#### Task to carry out:
Everything from the line containing "ENC3 pin CLK: none -> 9" through the last line of the data below should be set down exactly, and nothing else.

#### Records for the exercise:
+++++

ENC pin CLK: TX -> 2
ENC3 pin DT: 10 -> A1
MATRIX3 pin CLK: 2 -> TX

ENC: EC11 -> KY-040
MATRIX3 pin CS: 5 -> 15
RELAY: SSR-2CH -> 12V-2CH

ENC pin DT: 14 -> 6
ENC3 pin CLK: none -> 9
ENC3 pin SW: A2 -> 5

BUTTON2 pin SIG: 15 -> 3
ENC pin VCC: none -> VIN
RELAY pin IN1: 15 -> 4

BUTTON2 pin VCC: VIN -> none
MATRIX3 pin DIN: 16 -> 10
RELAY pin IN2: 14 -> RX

+++++

#### Worked solution:
ENC3 pin CLK: none -> 9
ENC3 pin SW: A2 -> 5

BUTTON2 pin SIG: 15 -> 3
ENC pin VCC: none -> VIN
RELAY pin IN1: 15 -> 4

BUTTON2 pin VCC: VIN -> none
MATRIX3 pin DIN: 16 -> 10
RELAY pin IN2: 14 -> RX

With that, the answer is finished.